-- Opening Marker --

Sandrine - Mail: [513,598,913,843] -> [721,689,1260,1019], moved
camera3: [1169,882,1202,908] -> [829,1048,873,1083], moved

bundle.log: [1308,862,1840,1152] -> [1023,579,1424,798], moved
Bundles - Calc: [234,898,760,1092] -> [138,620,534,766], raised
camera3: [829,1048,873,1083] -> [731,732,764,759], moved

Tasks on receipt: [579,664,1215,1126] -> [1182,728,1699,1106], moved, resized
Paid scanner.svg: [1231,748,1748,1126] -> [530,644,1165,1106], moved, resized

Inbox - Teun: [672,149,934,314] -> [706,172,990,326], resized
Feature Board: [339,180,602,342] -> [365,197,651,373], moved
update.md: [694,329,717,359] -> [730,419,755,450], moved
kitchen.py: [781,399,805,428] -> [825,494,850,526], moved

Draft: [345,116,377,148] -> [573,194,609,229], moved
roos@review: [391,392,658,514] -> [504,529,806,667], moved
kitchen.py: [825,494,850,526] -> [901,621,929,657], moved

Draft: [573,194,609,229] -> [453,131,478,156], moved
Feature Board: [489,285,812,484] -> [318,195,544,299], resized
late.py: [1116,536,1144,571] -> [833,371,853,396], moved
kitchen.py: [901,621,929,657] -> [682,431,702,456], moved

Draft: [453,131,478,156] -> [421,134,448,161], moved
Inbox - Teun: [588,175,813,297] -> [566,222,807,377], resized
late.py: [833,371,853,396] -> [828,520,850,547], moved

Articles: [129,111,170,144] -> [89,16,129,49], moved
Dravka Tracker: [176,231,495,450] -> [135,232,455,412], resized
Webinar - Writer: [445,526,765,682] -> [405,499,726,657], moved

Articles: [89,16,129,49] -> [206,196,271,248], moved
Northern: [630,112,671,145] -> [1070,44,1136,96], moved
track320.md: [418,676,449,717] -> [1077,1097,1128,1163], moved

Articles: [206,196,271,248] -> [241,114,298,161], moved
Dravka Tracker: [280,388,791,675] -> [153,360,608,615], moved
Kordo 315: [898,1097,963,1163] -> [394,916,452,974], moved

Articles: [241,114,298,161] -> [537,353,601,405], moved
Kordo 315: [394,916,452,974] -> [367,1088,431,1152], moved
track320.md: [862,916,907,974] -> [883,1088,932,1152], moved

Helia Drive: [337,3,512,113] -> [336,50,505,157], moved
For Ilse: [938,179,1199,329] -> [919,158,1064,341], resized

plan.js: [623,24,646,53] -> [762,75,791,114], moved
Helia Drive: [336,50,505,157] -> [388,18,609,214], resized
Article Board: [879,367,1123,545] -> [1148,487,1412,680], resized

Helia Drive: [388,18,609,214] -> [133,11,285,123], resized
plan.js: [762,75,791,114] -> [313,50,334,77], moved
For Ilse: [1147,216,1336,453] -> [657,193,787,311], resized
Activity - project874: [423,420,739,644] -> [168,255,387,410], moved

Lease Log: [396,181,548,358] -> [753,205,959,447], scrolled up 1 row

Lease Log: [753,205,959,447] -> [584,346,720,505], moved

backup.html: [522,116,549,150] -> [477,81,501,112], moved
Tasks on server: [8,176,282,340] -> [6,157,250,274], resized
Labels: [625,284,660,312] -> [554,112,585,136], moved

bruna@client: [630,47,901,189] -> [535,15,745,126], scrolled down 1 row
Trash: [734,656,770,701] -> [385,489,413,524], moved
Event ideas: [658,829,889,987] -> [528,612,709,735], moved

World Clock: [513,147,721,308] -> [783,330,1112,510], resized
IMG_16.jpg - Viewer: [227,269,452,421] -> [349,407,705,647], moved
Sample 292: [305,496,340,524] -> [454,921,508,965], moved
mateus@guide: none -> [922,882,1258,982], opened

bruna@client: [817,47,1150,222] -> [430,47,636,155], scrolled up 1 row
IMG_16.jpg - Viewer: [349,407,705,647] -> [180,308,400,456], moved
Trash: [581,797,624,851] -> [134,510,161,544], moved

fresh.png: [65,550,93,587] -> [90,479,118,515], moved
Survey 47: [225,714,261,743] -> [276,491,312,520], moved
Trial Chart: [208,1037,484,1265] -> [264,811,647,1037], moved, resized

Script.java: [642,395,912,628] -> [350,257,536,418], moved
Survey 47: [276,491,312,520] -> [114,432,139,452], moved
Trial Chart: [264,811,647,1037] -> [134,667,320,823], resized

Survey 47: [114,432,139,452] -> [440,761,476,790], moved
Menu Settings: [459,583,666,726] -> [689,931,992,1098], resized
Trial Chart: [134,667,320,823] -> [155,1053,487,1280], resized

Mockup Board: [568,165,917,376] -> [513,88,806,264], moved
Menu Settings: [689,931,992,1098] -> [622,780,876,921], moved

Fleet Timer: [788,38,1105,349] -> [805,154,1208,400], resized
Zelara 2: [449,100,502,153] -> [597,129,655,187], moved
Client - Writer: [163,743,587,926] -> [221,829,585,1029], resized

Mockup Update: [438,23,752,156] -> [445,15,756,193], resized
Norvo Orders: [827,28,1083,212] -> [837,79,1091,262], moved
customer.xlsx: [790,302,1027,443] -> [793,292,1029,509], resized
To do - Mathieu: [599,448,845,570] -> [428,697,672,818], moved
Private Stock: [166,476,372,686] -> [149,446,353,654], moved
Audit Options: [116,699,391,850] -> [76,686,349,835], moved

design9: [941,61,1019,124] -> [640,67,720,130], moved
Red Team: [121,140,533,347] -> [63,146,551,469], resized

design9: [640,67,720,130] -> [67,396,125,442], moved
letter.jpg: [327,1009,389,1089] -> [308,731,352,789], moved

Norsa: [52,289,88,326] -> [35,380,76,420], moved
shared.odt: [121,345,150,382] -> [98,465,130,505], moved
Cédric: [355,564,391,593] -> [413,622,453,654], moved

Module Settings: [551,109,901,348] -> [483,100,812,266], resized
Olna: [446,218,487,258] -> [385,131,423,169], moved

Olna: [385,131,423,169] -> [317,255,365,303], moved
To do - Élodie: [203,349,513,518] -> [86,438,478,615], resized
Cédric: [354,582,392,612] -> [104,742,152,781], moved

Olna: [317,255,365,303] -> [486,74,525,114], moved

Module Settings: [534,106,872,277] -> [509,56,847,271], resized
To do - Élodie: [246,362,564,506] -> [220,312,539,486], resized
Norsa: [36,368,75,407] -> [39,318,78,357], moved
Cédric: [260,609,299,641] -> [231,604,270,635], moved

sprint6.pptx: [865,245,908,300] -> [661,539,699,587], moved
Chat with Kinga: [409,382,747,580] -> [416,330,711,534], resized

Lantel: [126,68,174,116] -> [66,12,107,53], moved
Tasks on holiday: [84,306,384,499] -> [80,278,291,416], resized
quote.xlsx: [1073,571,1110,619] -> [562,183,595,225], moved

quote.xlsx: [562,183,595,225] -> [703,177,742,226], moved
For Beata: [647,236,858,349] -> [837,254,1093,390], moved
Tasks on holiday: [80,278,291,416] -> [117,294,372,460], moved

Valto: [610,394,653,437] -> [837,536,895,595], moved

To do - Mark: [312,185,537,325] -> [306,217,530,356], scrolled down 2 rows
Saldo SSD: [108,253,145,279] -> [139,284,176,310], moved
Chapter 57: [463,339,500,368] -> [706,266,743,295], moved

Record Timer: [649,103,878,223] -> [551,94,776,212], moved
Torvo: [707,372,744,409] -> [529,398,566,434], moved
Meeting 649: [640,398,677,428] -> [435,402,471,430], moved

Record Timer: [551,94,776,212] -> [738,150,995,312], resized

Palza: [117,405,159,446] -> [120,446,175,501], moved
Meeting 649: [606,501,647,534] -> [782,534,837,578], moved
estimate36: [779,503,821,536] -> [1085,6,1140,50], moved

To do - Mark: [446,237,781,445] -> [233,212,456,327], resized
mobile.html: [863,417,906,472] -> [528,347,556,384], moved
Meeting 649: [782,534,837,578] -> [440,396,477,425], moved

-- Closing Marker --

### YOUR GOAL
Go through the entries above and pull out each line with "Cédric" in it.

### RESULT OF THE TASK
Cédric: [355,564,391,593] -> [413,622,453,654], moved
Cédric: [354,582,392,612] -> [104,742,152,781], moved
Cédric: [260,609,299,641] -> [231,604,270,635], moved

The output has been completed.